### [Task to carry out]
Images are not wanted; transcribe the rest of the listing exactly.

### [Source information]

= = = = =

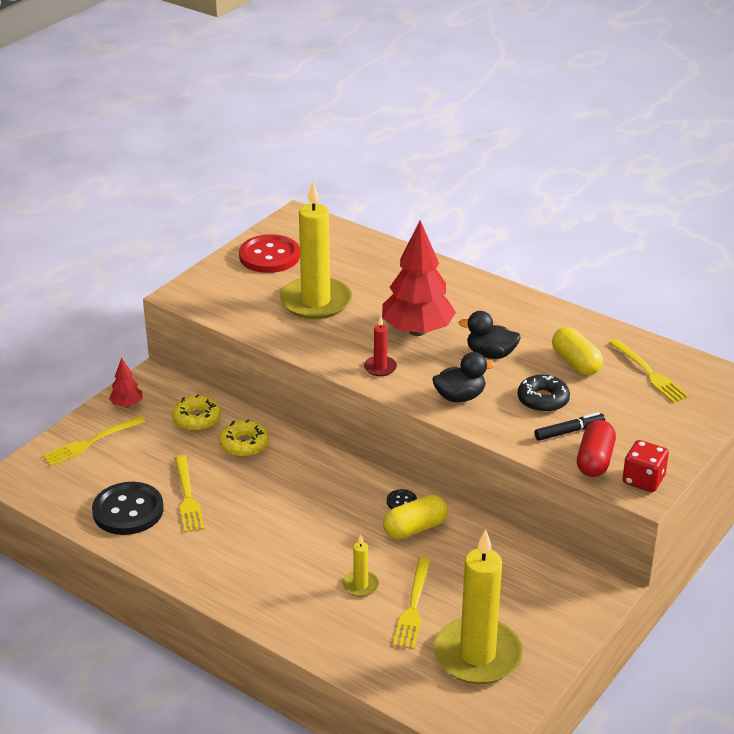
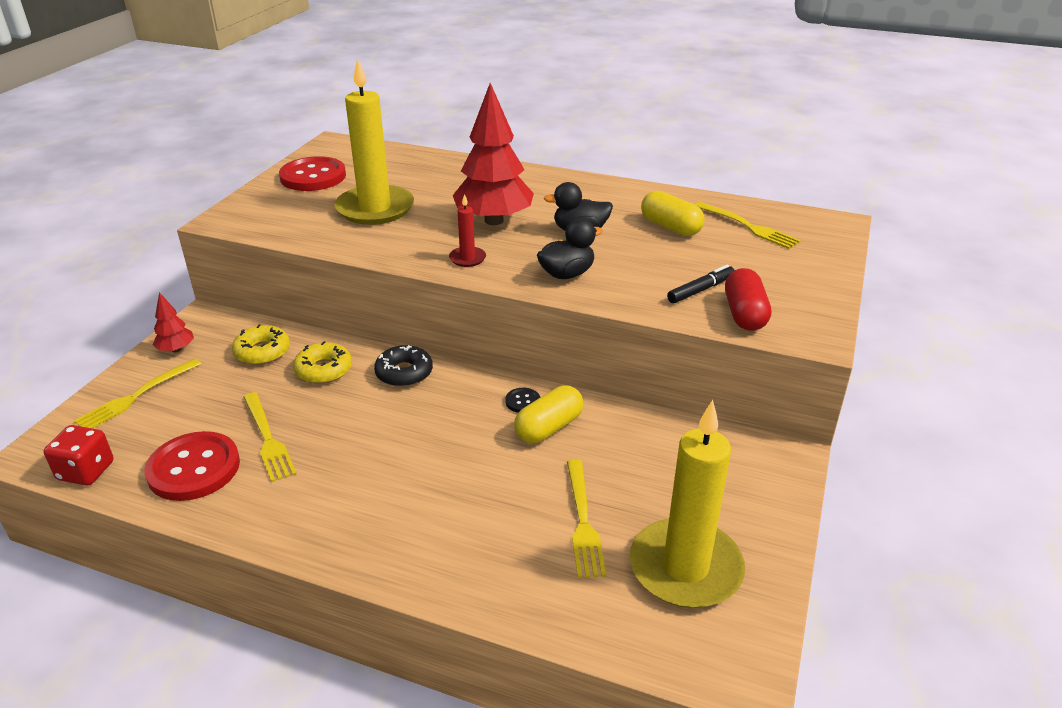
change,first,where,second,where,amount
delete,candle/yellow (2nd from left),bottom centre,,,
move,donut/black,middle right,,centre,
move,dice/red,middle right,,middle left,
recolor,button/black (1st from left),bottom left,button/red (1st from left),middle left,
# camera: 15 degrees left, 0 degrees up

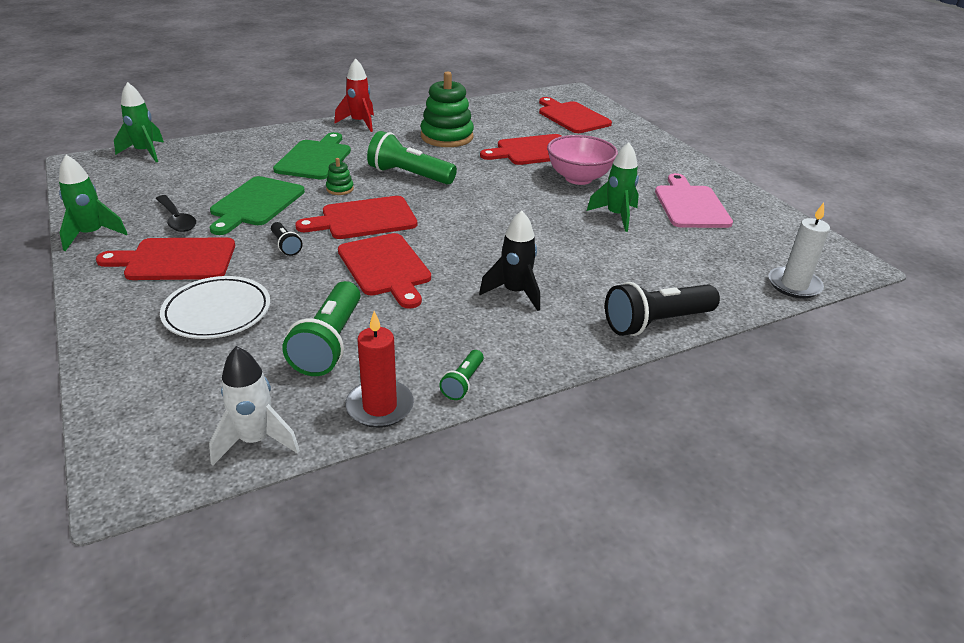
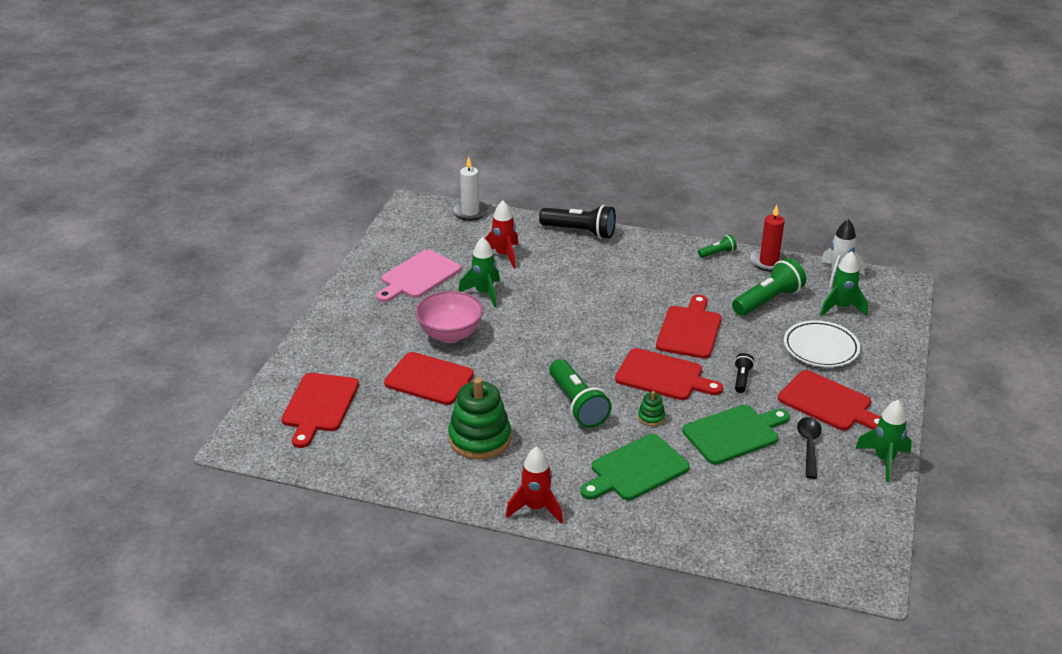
change,first,where,second,where,amount
delete,rocket/black,centre,,,
insert,,,rocket/red (1st from left),centre,
move,rocket/green (2nd from left),top left,,middle right,
# camera: 135 degrees left, 0 degrees up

= = = = =

### [Solution for this problem]
change,first,where,second,where,amount
delete,candle/yellow (2nd from left),bottom centre,,,
move,donut/black,middle right,,centre,
move,dice/red,middle right,,middle left,
recolor,button/black (1st from left),bottom left,button/red (1st from left),middle left,
# camera: 15 degrees left, 0 degrees up

change,first,where,second,where,amount
delete,rocket/black,centre,,,
insert,,,rocket/red (1st from left),centre,
move,rocket/green (2nd from left),top left,,middle right,
# camera: 135 degrees left, 0 degrees up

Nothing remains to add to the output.